### What needs to be done
Every line that includes the word "table" needs to be copied from the listing.
□ □ □ □ □ □ □
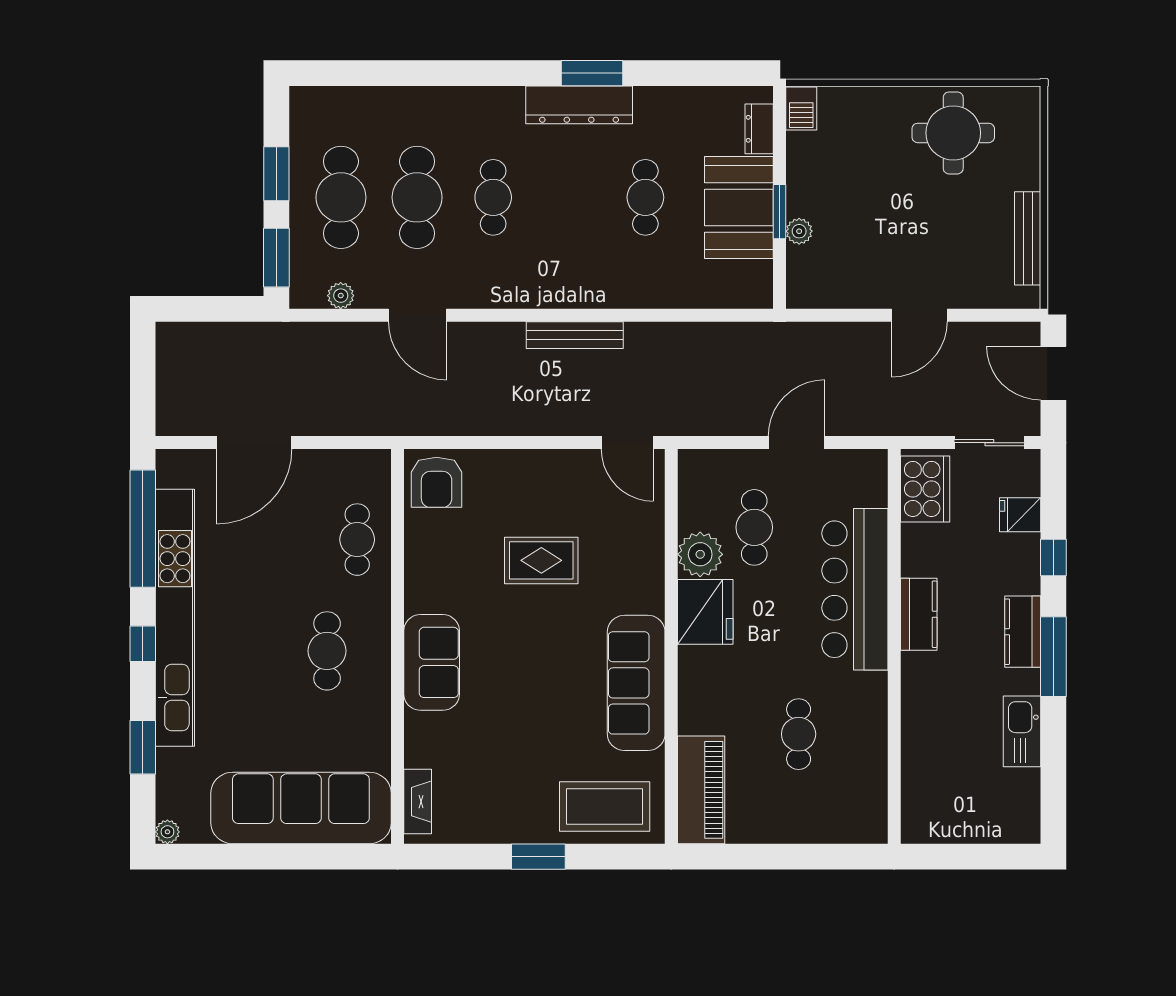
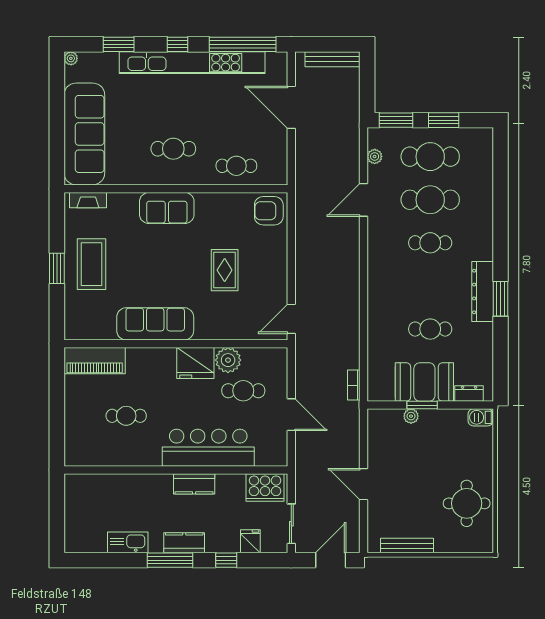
bookcase: (744, 332) -> (354, 385), added
bench: (575, 335) -> (332, 59), moved, turned 90
coffee table: (605, 806) -> (92, 264), moved

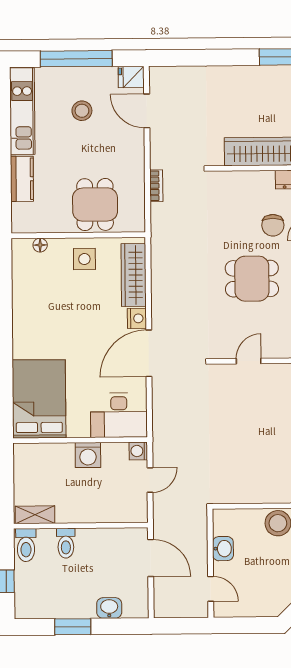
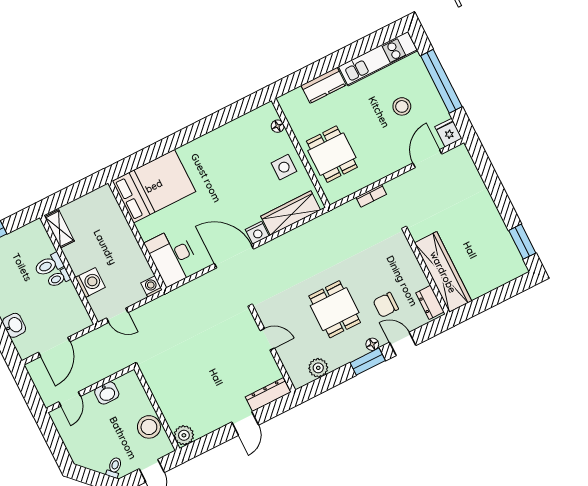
dining table: (95, 205) -> (332, 154), turned 90
washing machine: (88, 455) -> (90, 282), moved, turned 180
door: (150, 480) -> (117, 315), moved
toilet: (26, 545) -> (59, 278), moved, width x0.73, depth x0.72
door: (151, 558) -> (54, 347), moved

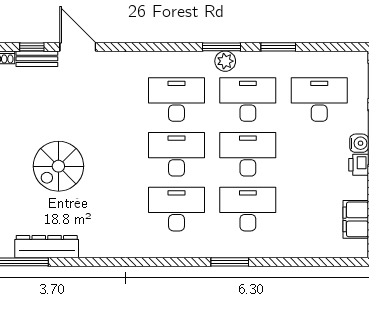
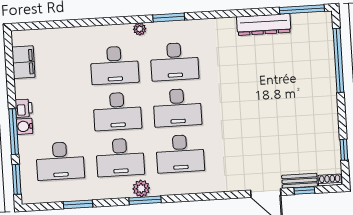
window: (278, 47) -> (78, 204), moved
spiral stairs: (58, 166) -> (276, 92), removed
dresser: (47, 247) -> (264, 25), moved
plant: (215, 250) -> (140, 29), added
window: (230, 262) -> (169, 17), moved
□ □ □ □ □ □ □
### Reply
coffee table: (605, 806) -> (92, 264), moved
dining table: (95, 205) -> (332, 154), turned 90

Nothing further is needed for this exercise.